___ Data shown

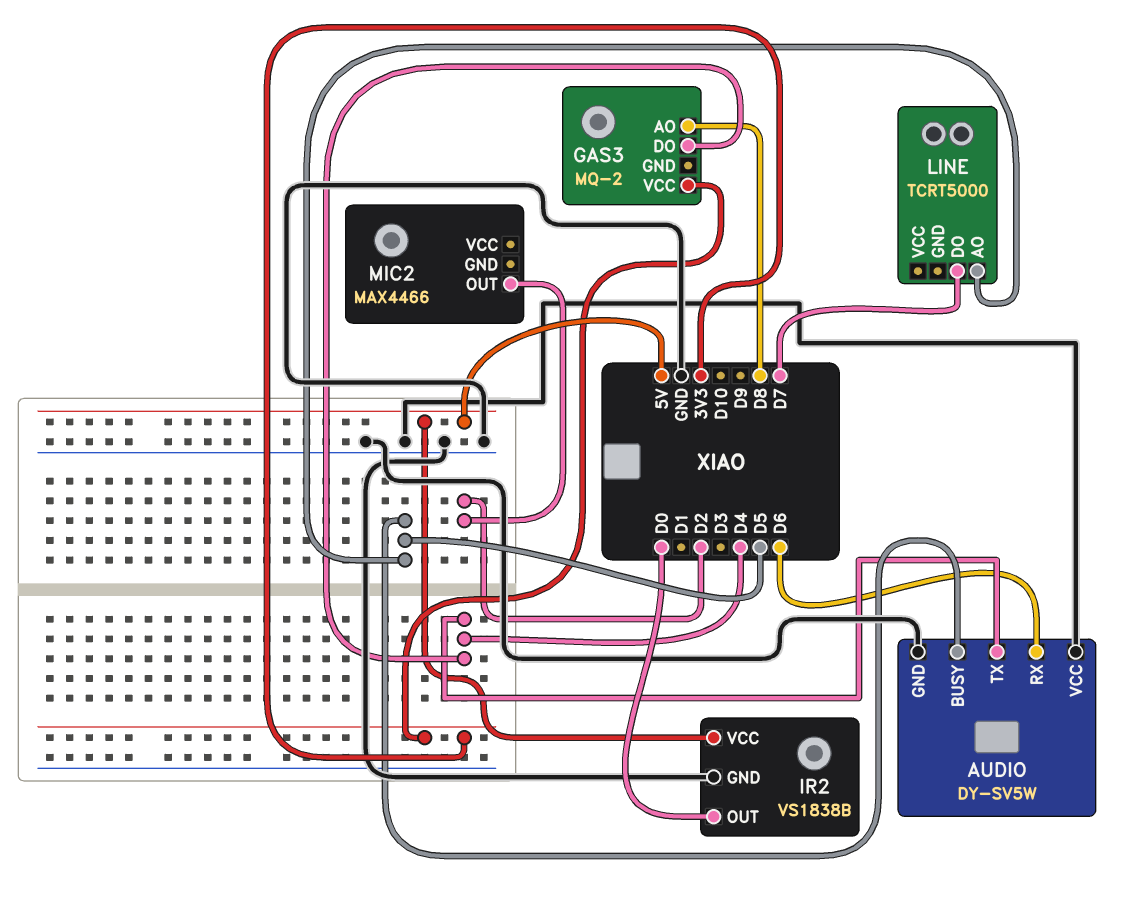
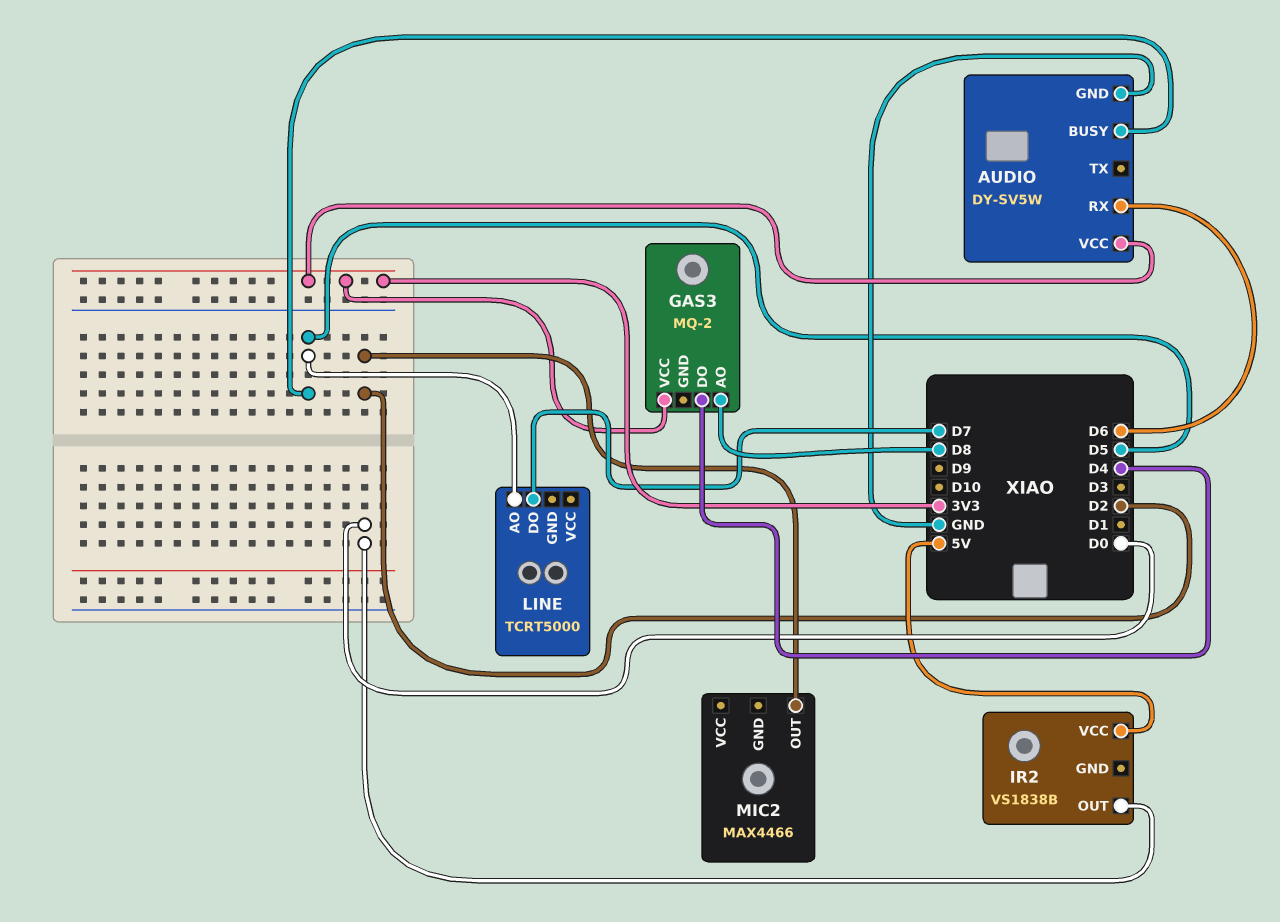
AUDIO pin TX: D4 -> none
AUDIO pin VCC: GND -> 3V3
IR2 pin GND: GND -> none

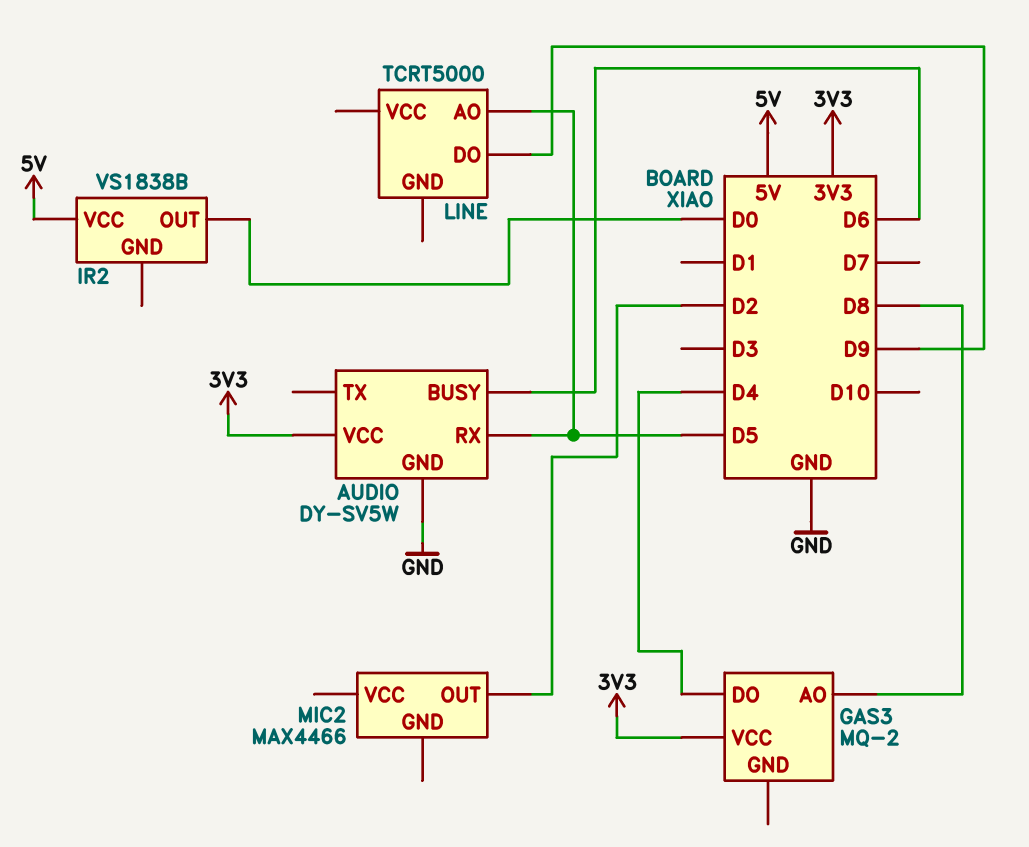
AUDIO pin BUSY: D5 -> D6
AUDIO pin RX: D6 -> D5
LINE pin DO: D7 -> D9

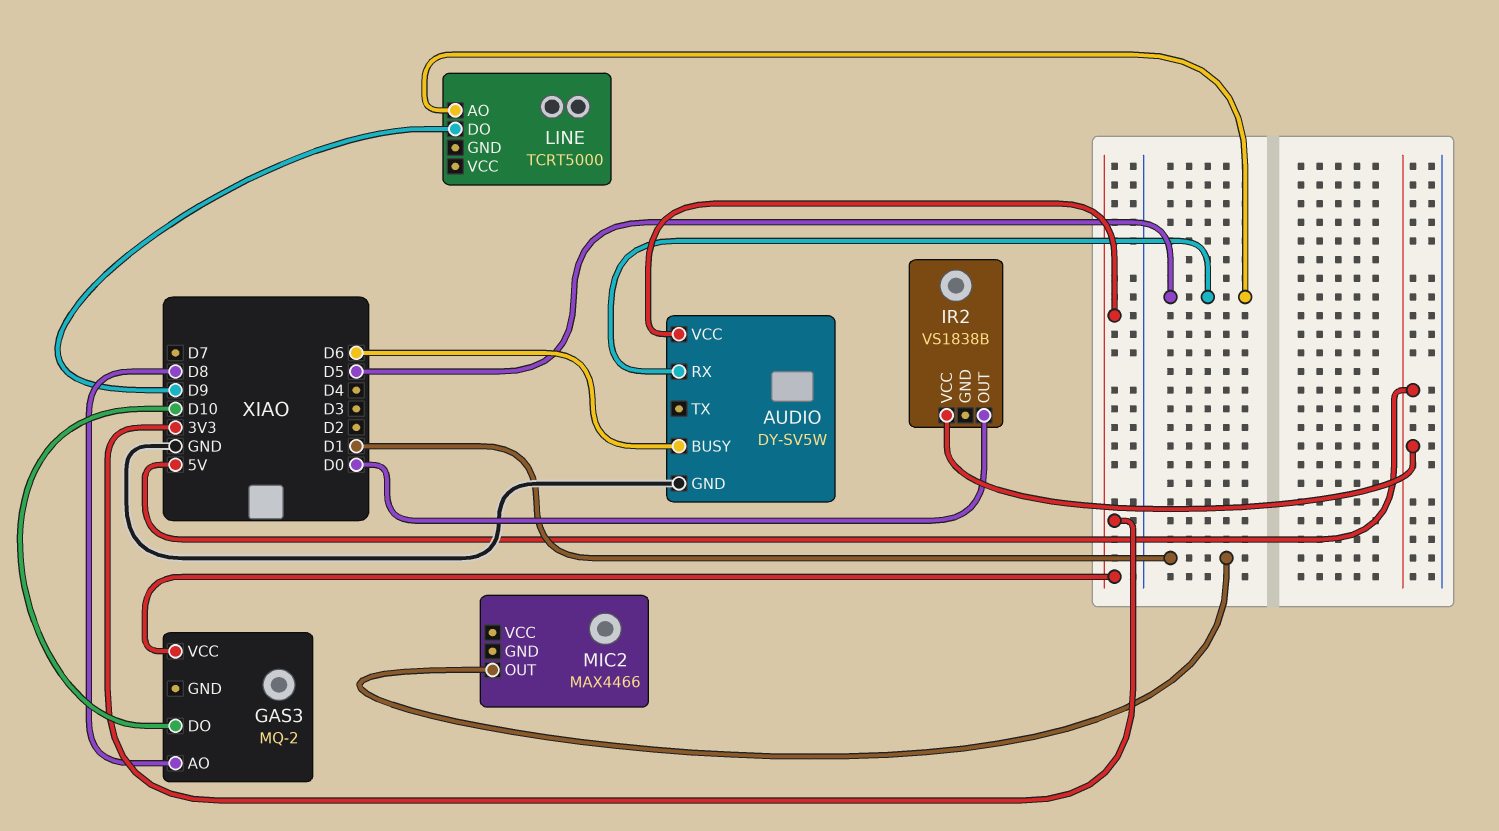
GAS3 pin DO: D4 -> D10
MIC2 pin OUT: D2 -> D1

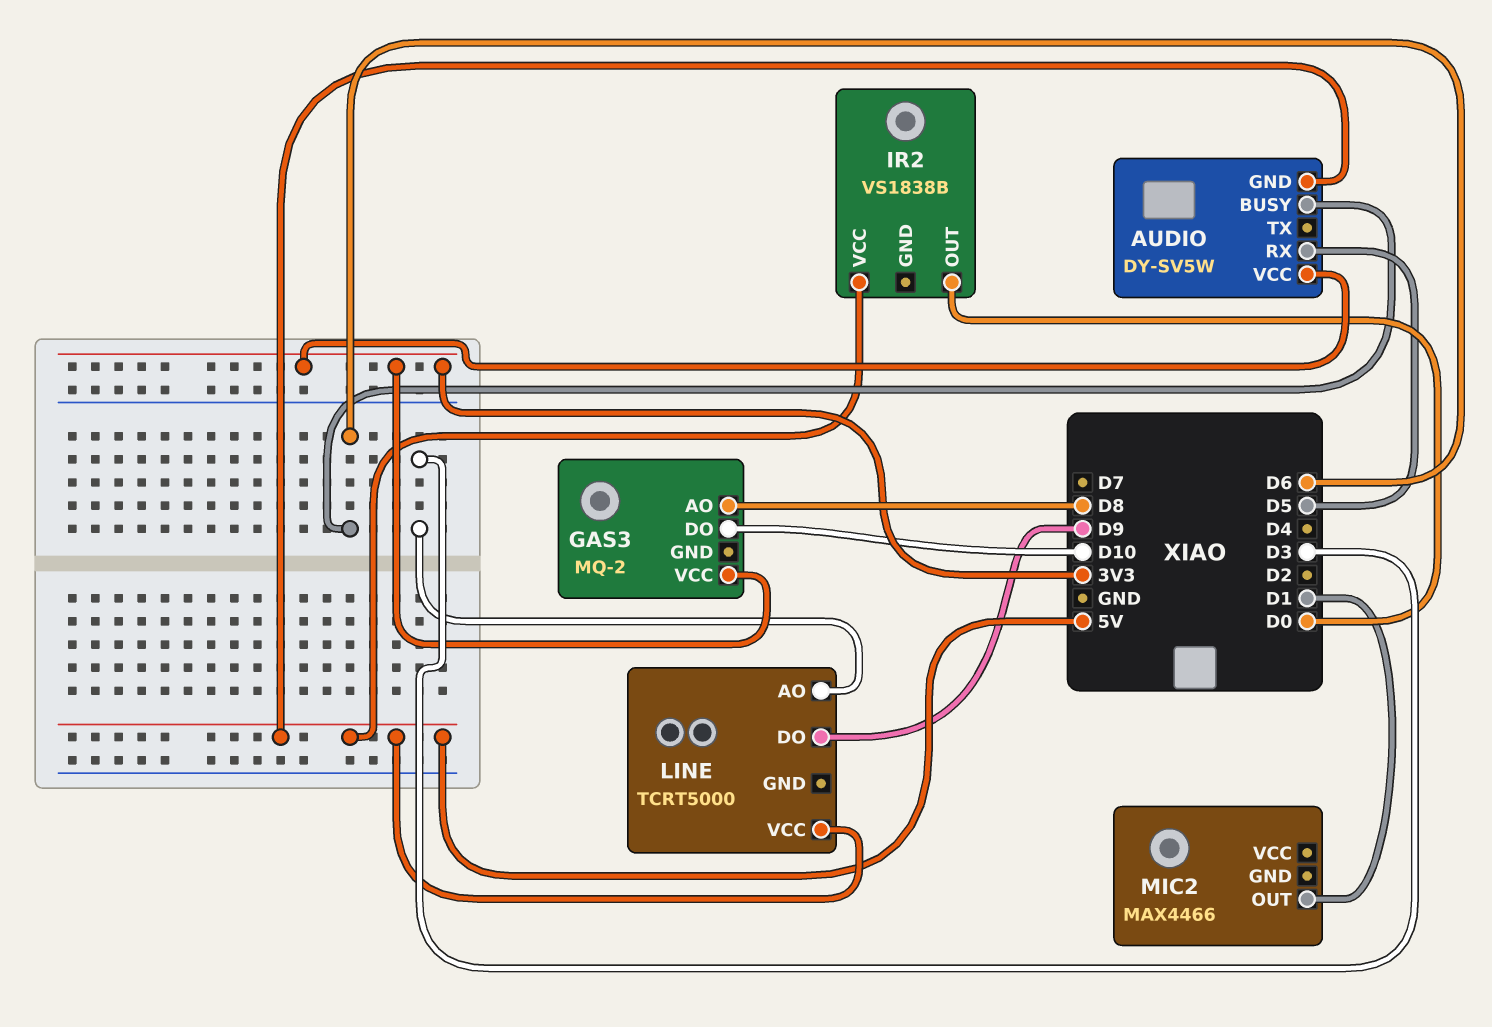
AUDIO pin GND: GND -> 5V
LINE pin AO: D5 -> D3
LINE pin VCC: none -> 5V

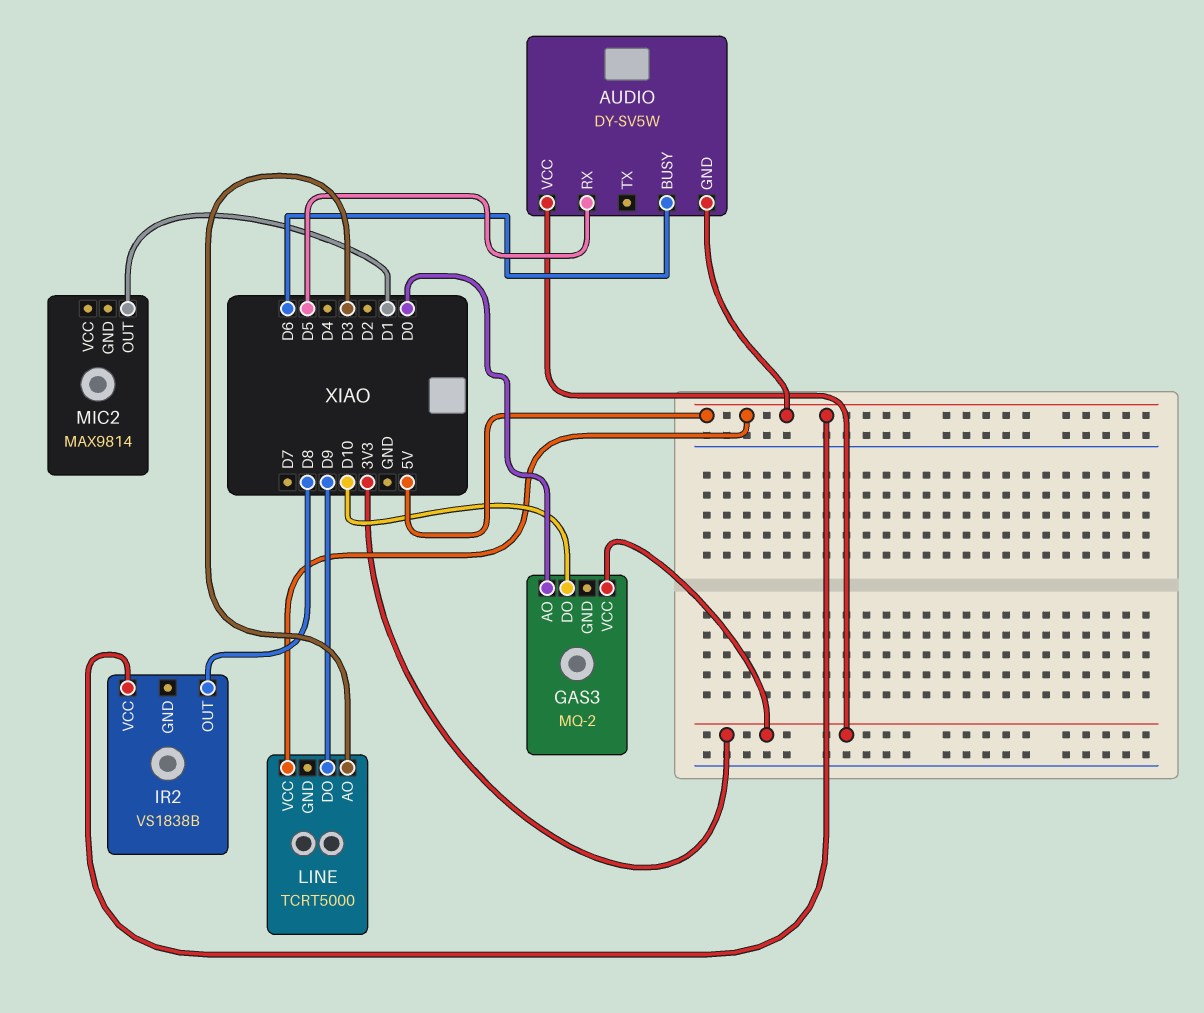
GAS3 pin AO: D8 -> D0
IR2 pin OUT: D0 -> D8
MIC2: MAX4466 -> MAX9814

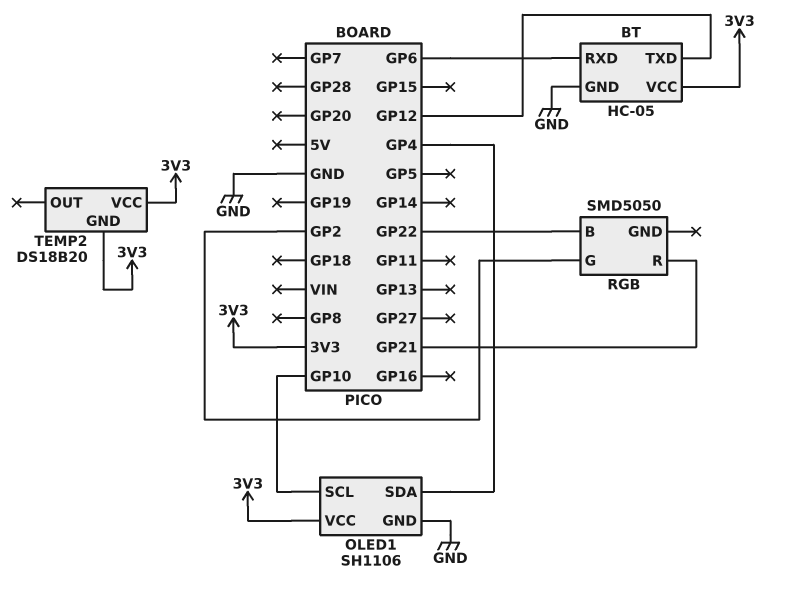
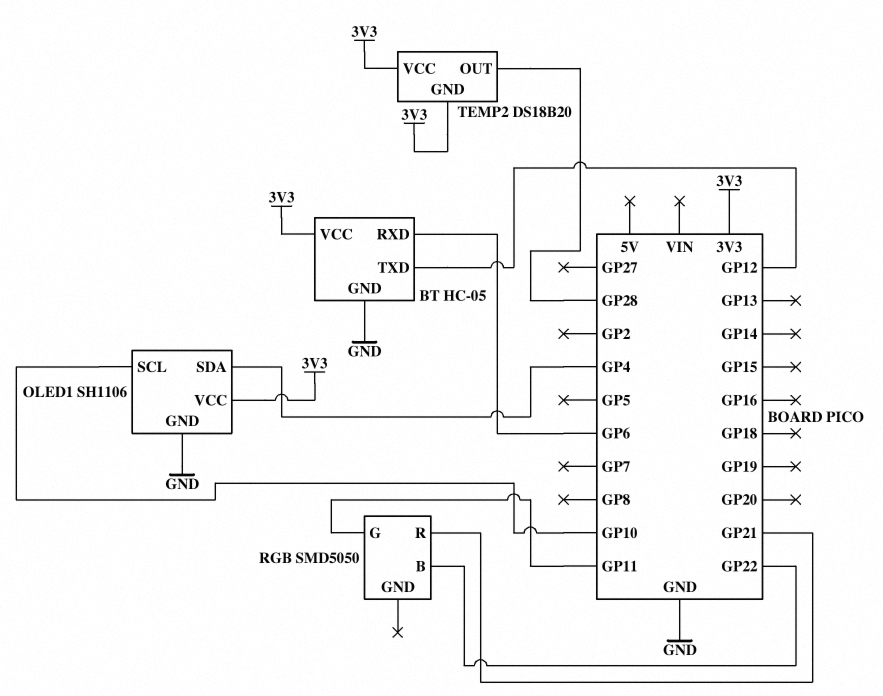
RGB pin G: GP2 -> GP11
TEMP2 pin OUT: none -> GP28

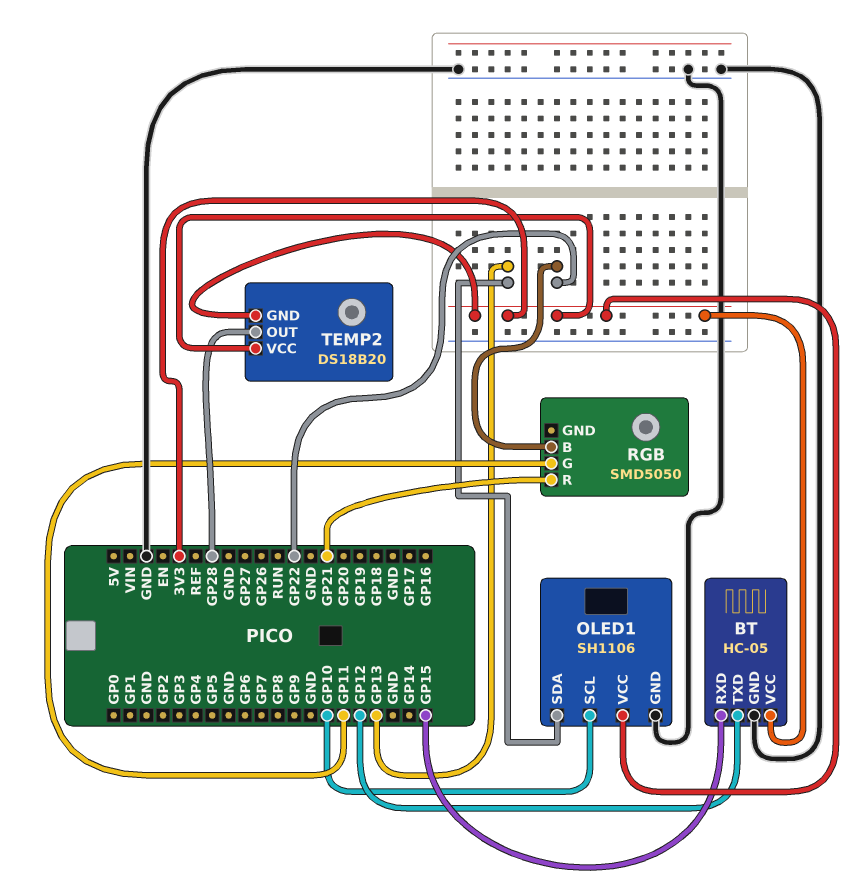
BT pin RXD: GP6 -> GP15
OLED1 pin SDA: GP4 -> GP13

______

## Exercise prompt
Give again, word for word, only the lines from the one with "LINE pin AO: D5 -> D3" through the last line of the entries, both included; no pictures go in the copy.

## Written solution
LINE pin AO: D5 -> D3
LINE pin VCC: none -> 5V

GAS3 pin AO: D8 -> D0
IR2 pin OUT: D0 -> D8
MIC2: MAX4466 -> MAX9814

RGB pin G: GP2 -> GP11
TEMP2 pin OUT: none -> GP28

BT pin RXD: GP6 -> GP15
OLED1 pin SDA: GP4 -> GP13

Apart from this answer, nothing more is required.